§ **YOUR ASSIGNMENT**: Among the entries below, only the lines starting at the one with "SW3: switch (GND, TEMP) -> button (GND, TEMP)" and ending at the one with "U3 pin OUT: TEMP2 -> MID", both included, are to be printed exactly.

################

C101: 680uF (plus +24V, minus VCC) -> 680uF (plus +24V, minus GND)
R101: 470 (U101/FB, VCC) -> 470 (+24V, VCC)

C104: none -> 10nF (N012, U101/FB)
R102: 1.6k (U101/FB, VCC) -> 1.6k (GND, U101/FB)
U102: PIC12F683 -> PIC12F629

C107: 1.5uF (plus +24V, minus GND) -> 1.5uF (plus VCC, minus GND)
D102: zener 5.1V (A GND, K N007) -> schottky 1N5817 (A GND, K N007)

################

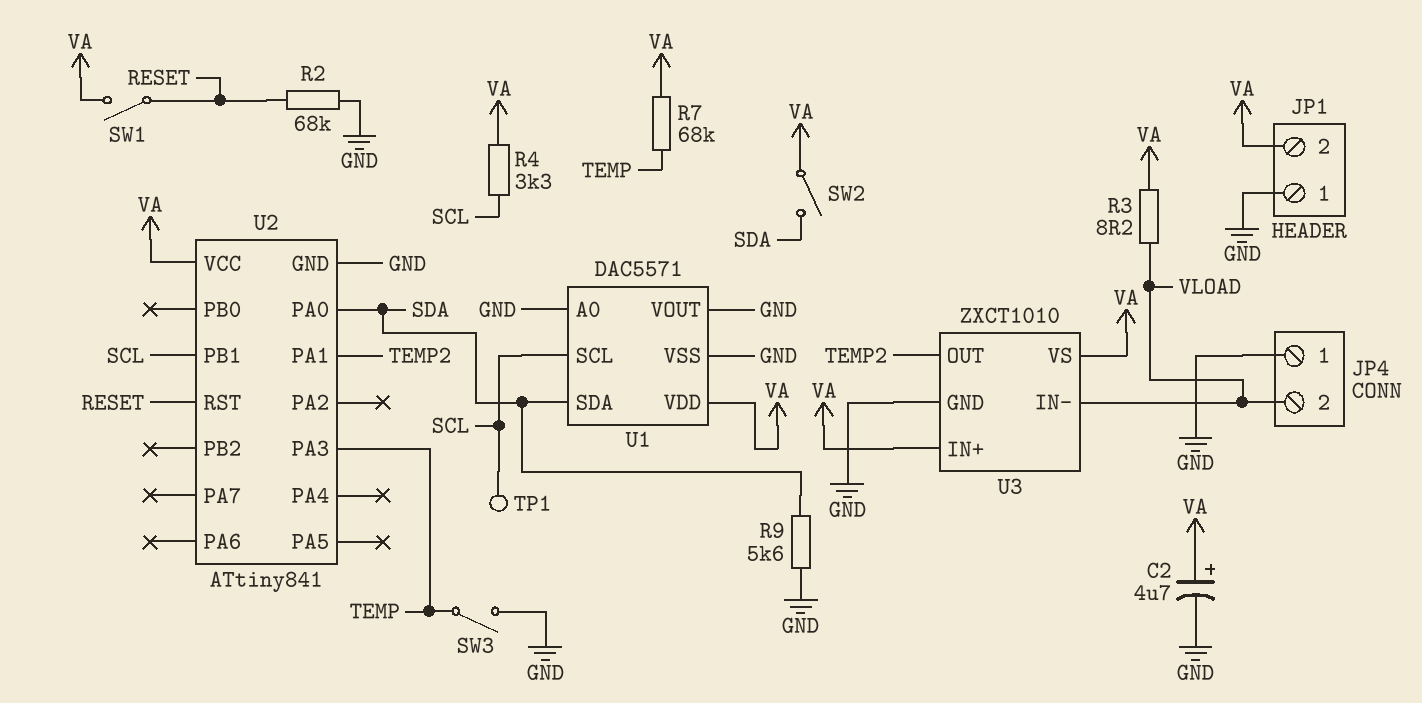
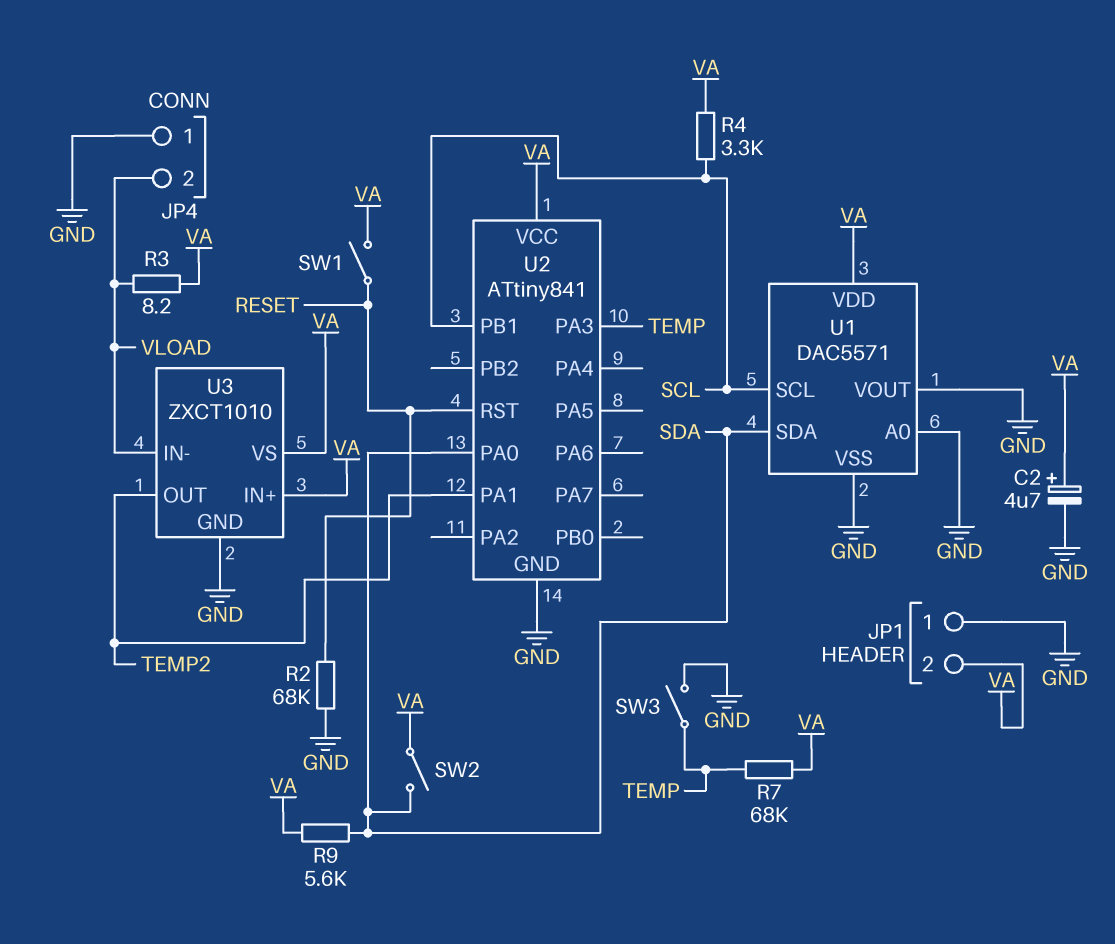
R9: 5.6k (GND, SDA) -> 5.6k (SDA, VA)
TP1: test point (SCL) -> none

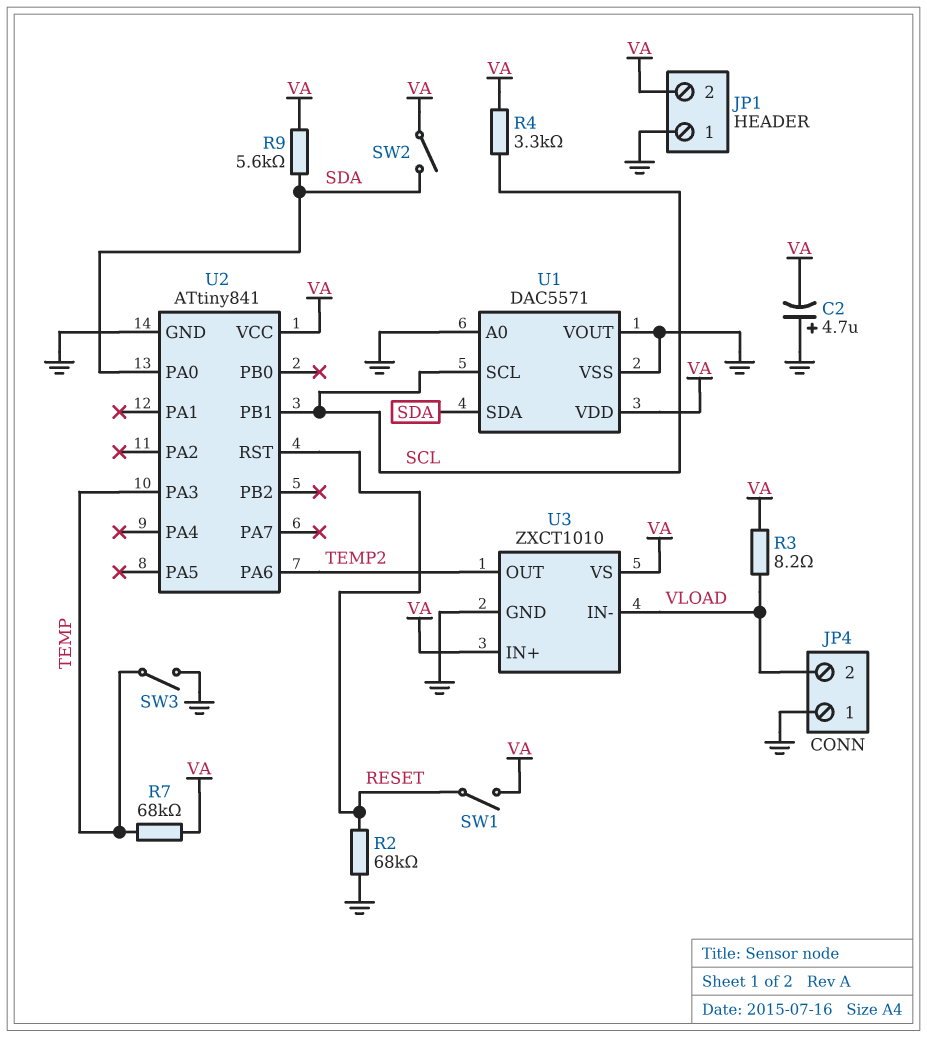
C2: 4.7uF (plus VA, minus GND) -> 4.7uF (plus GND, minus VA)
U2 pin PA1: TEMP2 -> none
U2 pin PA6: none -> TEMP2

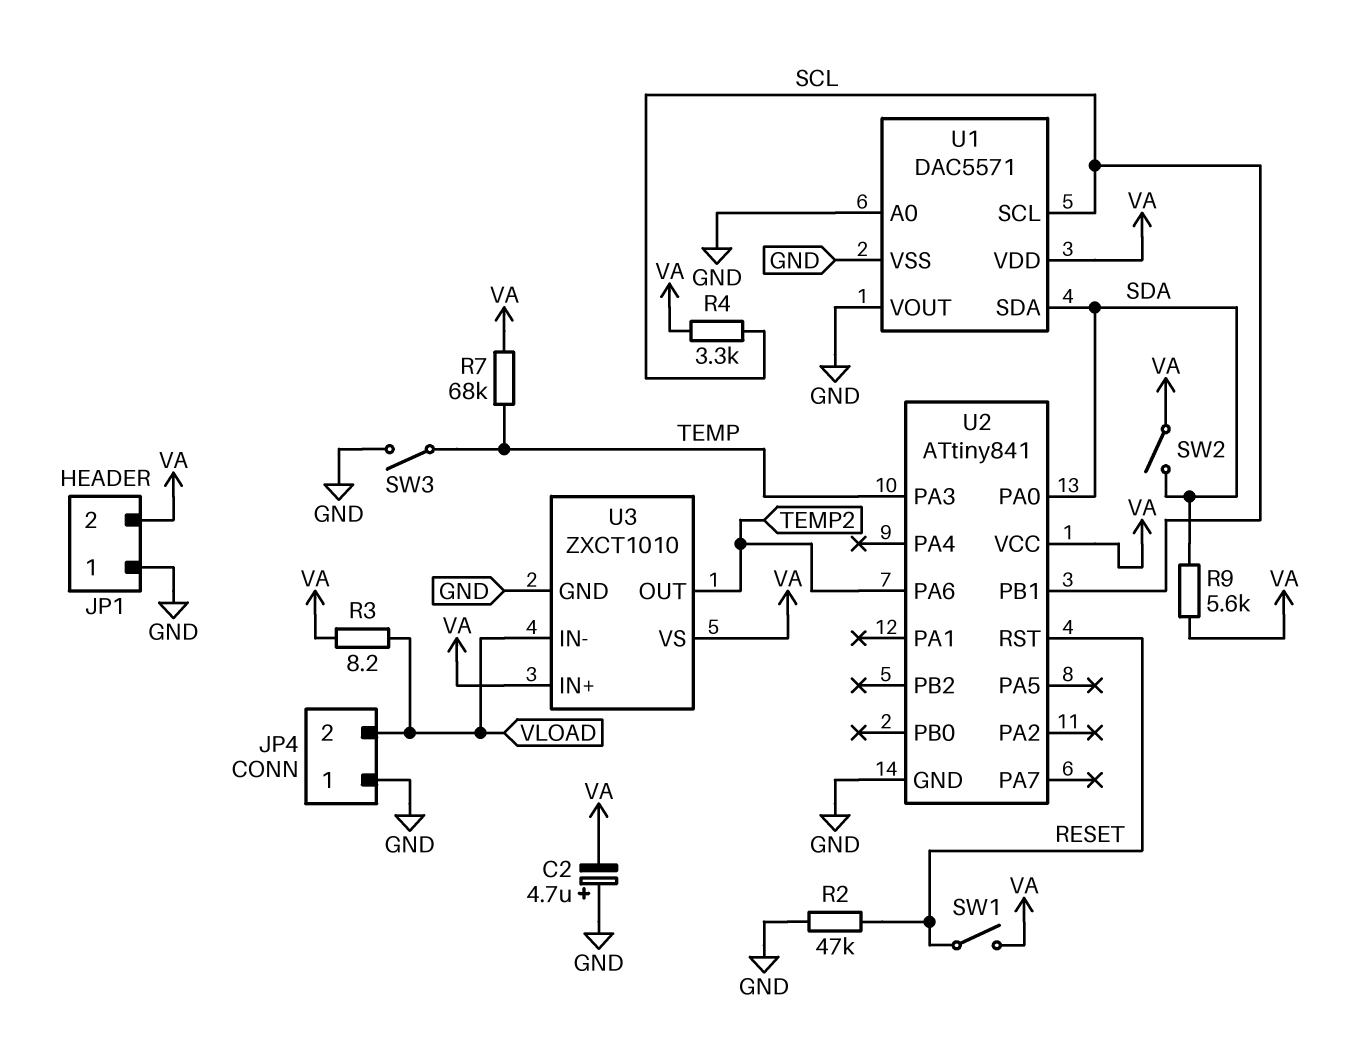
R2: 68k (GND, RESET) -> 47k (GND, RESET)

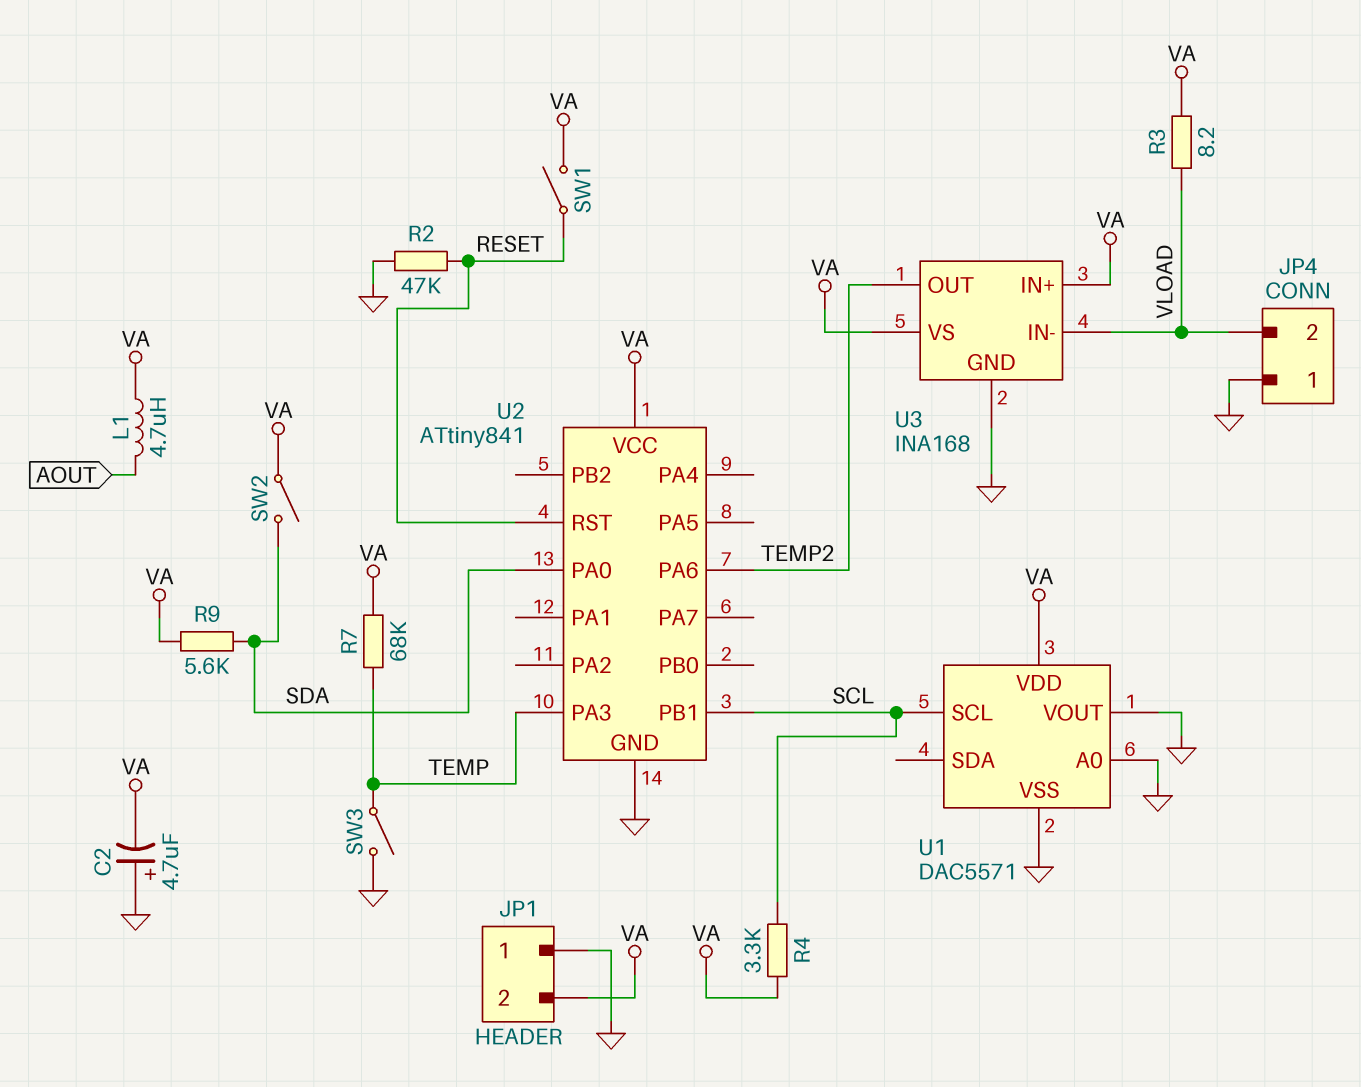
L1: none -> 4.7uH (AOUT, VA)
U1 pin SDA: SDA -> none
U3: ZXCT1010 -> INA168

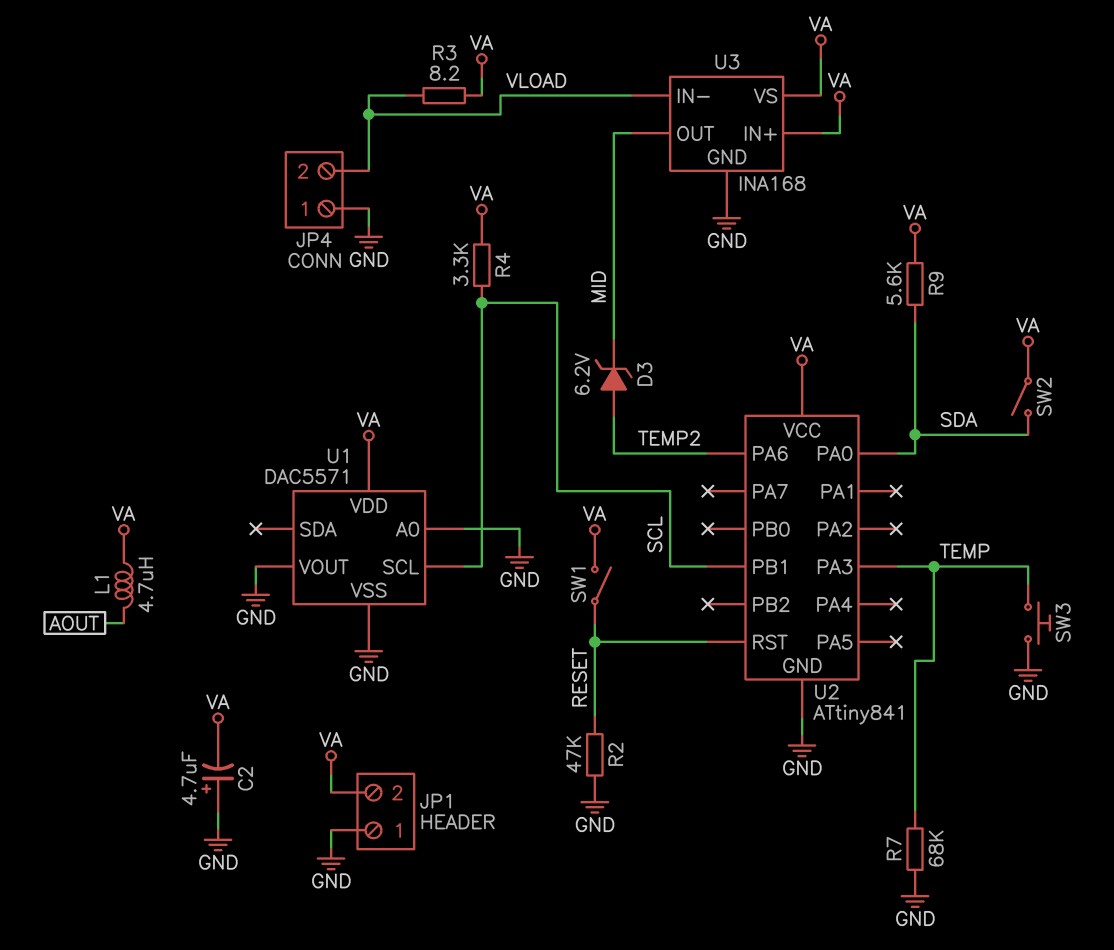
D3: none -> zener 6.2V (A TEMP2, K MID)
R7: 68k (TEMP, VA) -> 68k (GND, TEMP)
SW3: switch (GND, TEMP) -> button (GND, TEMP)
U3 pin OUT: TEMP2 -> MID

################

§ **EXPECTED ANSWER**:
SW3: switch (GND, TEMP) -> button (GND, TEMP)
U3 pin OUT: TEMP2 -> MID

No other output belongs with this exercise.